=== Section Start ===

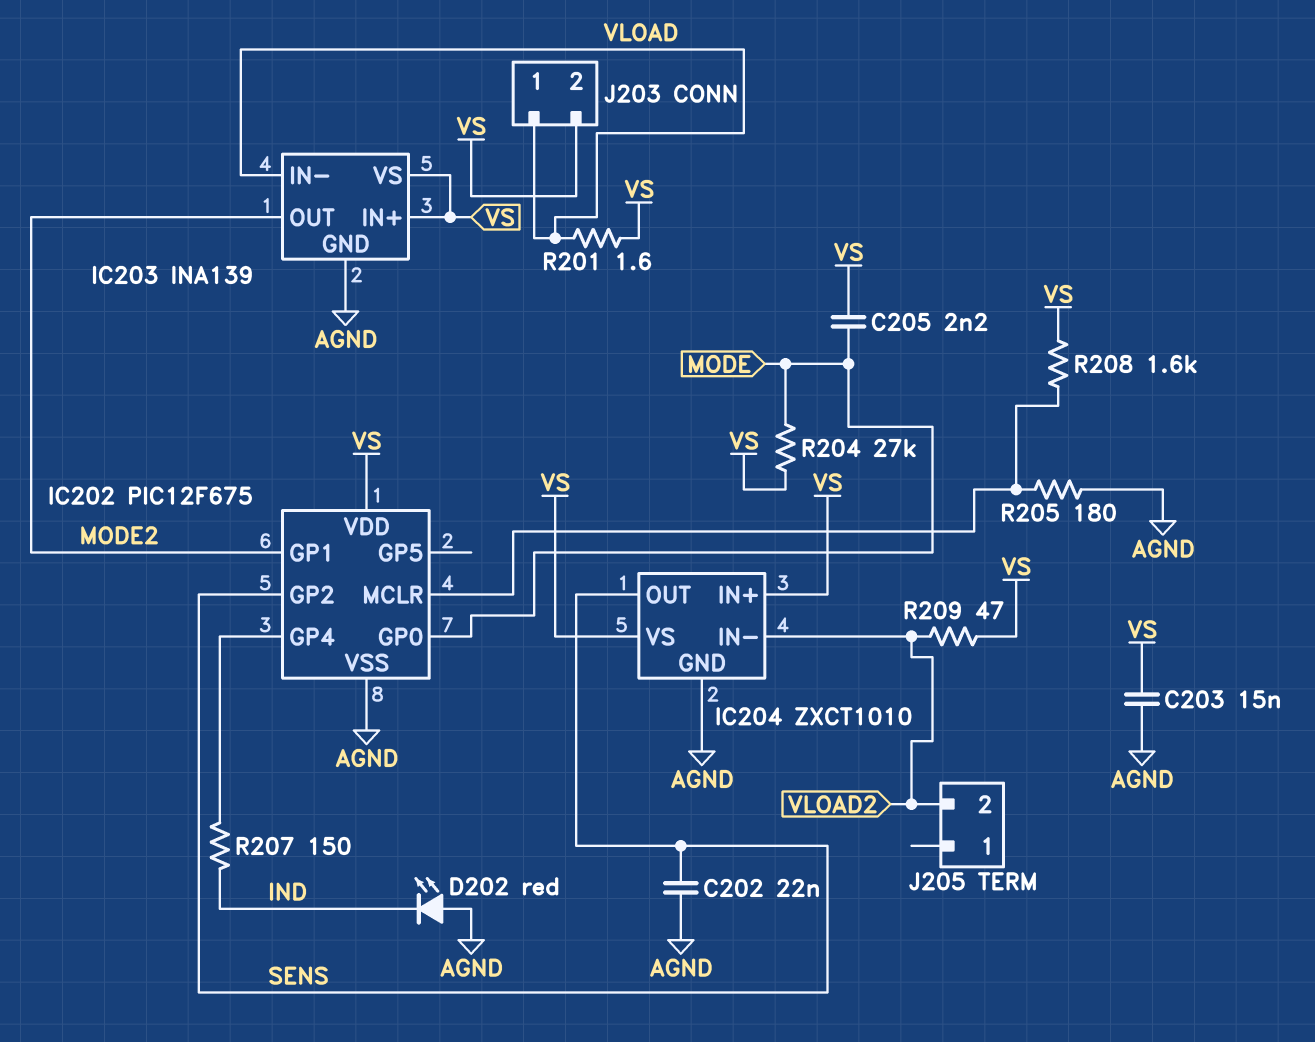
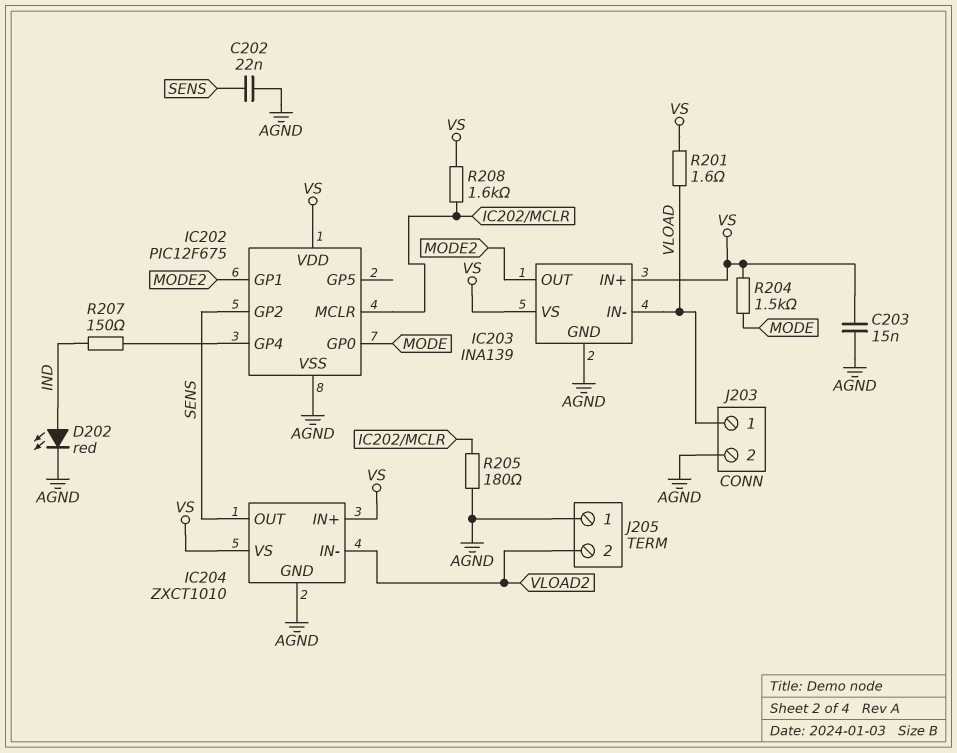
C205: 2.2nF (MODE, VS) -> none
D202: LED red (A AGND, K IND) -> LED red (A IND, K AGND)
J203 pin 2: VS -> AGND
J205 pin 1: none -> AGND
R204: 27k (MODE, VS) -> 1.5k (MODE, VS)
R209: 47 (VLOAD2, VS) -> none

=== Section End ===

**What this task involves**
Quote every record above exactly, leaving out the pictures.

**Solution**
C205: 2.2nF (MODE, VS) -> none
D202: LED red (A AGND, K IND) -> LED red (A IND, K AGND)
J203 pin 2: VS -> AGND
J205 pin 1: none -> AGND
R204: 27k (MODE, VS) -> 1.5k (MODE, VS)
R209: 47 (VLOAD2, VS) -> none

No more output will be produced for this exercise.